* Exercise prompt
Once you reach the line containing "LINE3 pin AO: GP26 -> GP3", reproduce it and every later line exactly, through the end of the data.

Material for this exercise section start

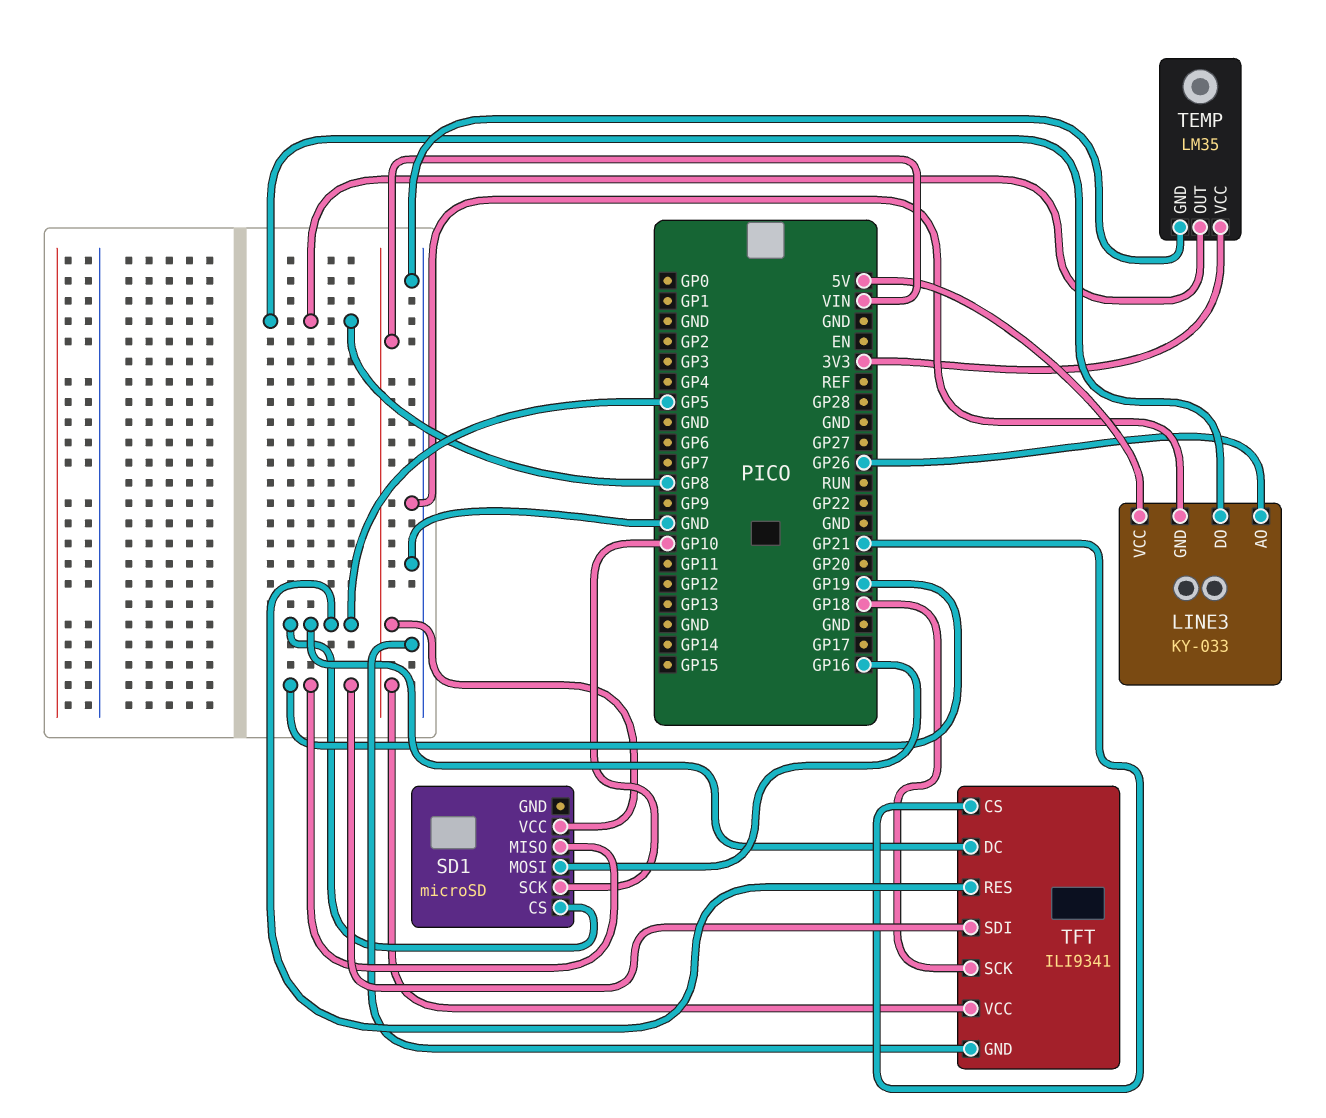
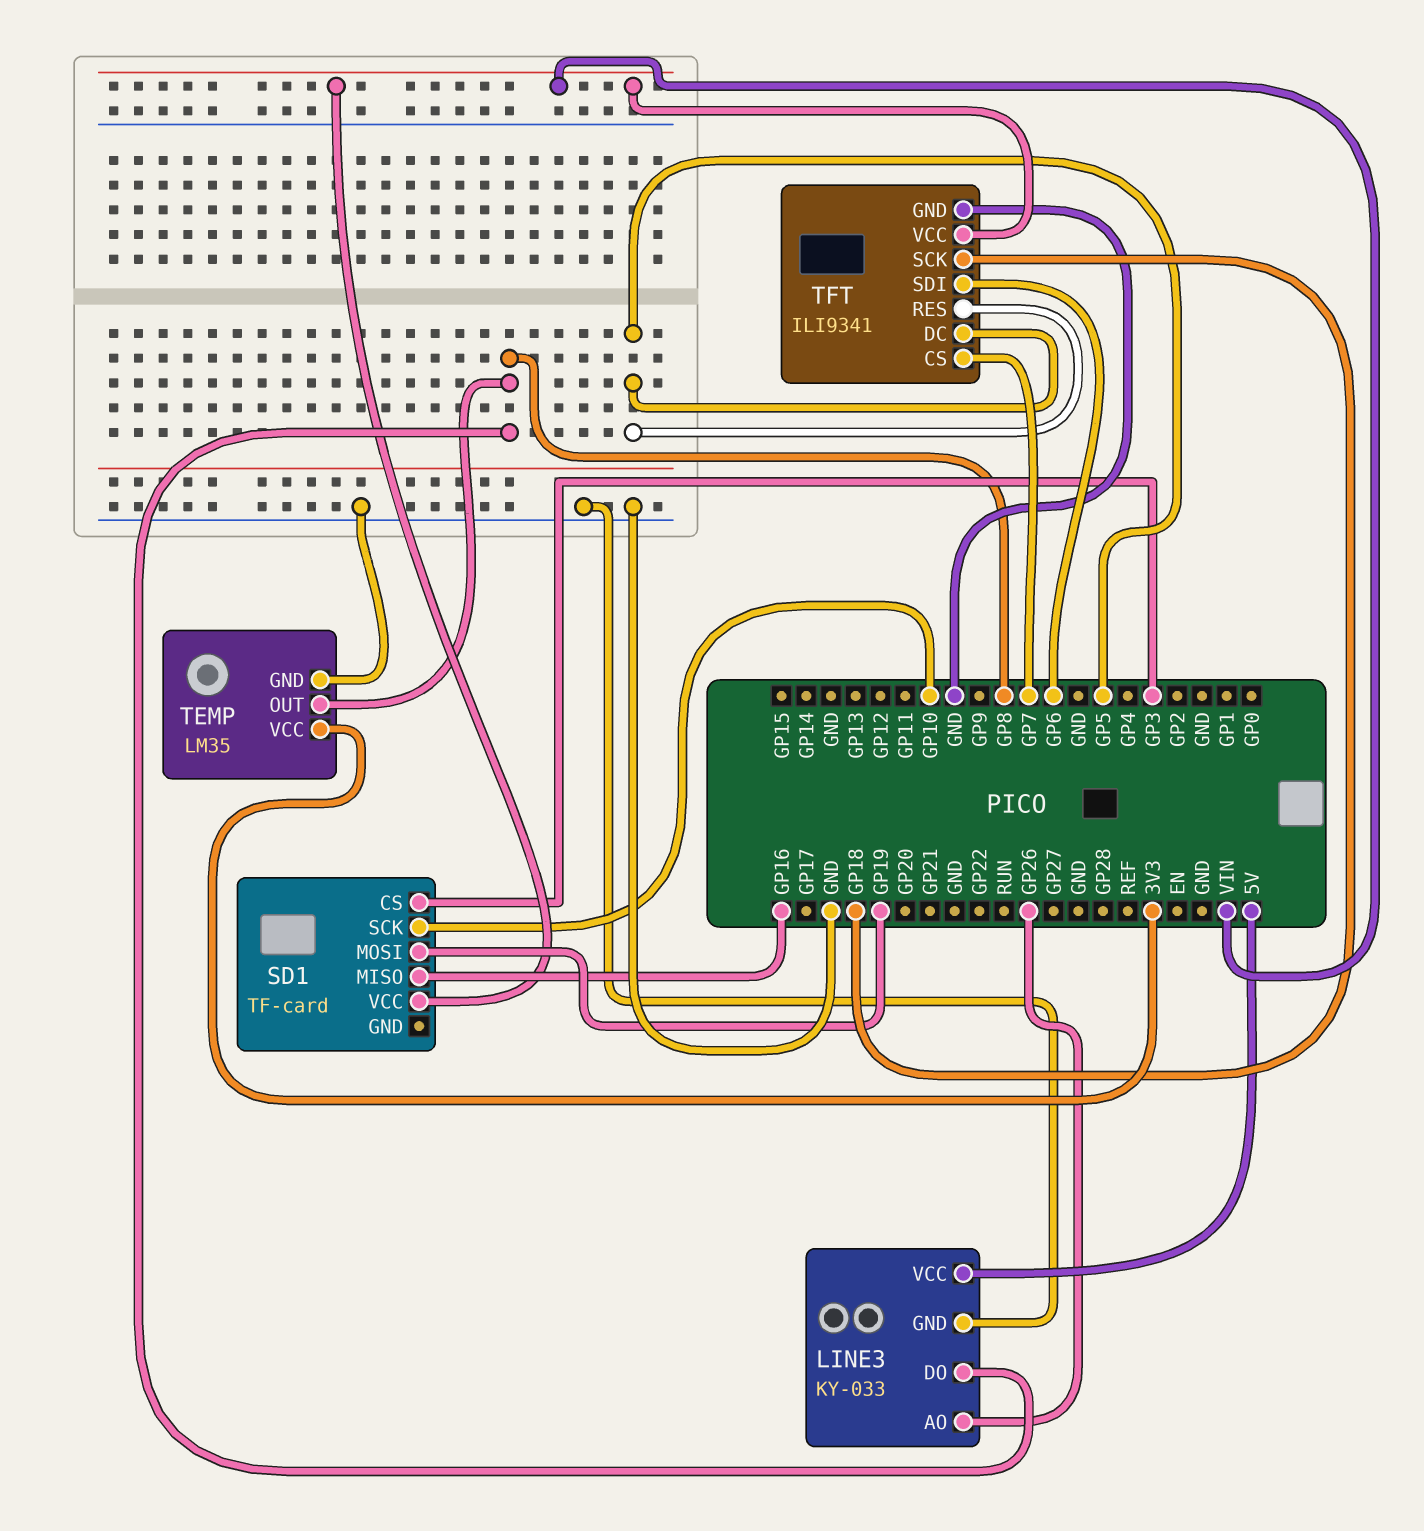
SD1: microSD -> TF-card
SD1 pin CS: GP5 -> GP3
SD1 pin MISO: GP19 -> GP16
SD1 pin MOSI: GP16 -> GP19
TFT pin CS: GP21 -> GP7
TFT pin SDI: GP19 -> GP6

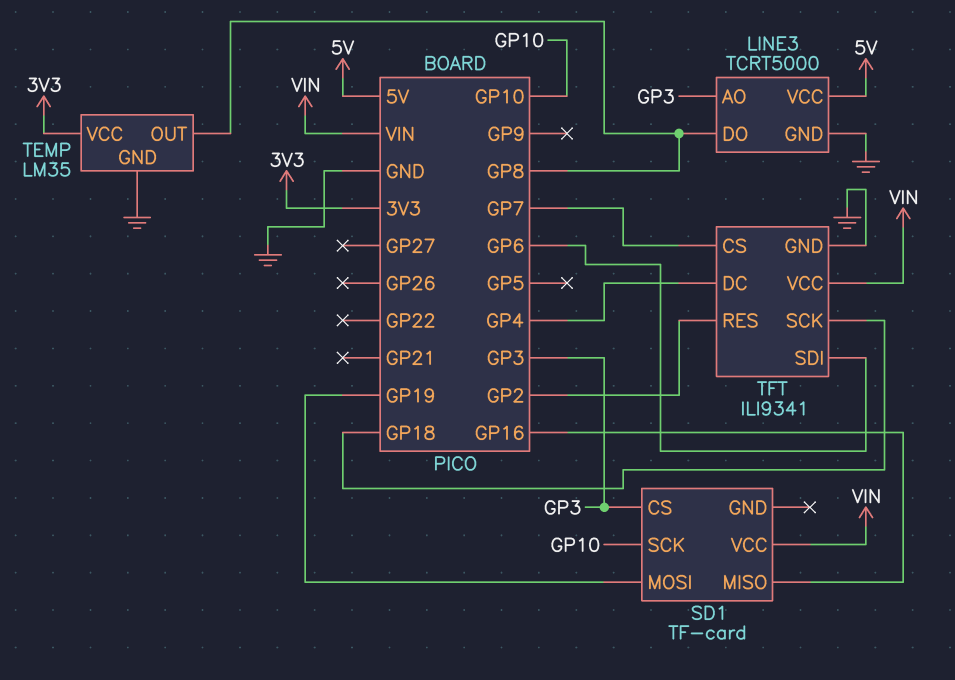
LINE3: KY-033 -> TCRT5000
LINE3 pin AO: GP26 -> GP3
TFT pin DC: GP5 -> GP4
TFT pin RES: GP5 -> GP2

Material for this exercise section end

* Expected answer
LINE3 pin AO: GP26 -> GP3
TFT pin DC: GP5 -> GP4
TFT pin RES: GP5 -> GP2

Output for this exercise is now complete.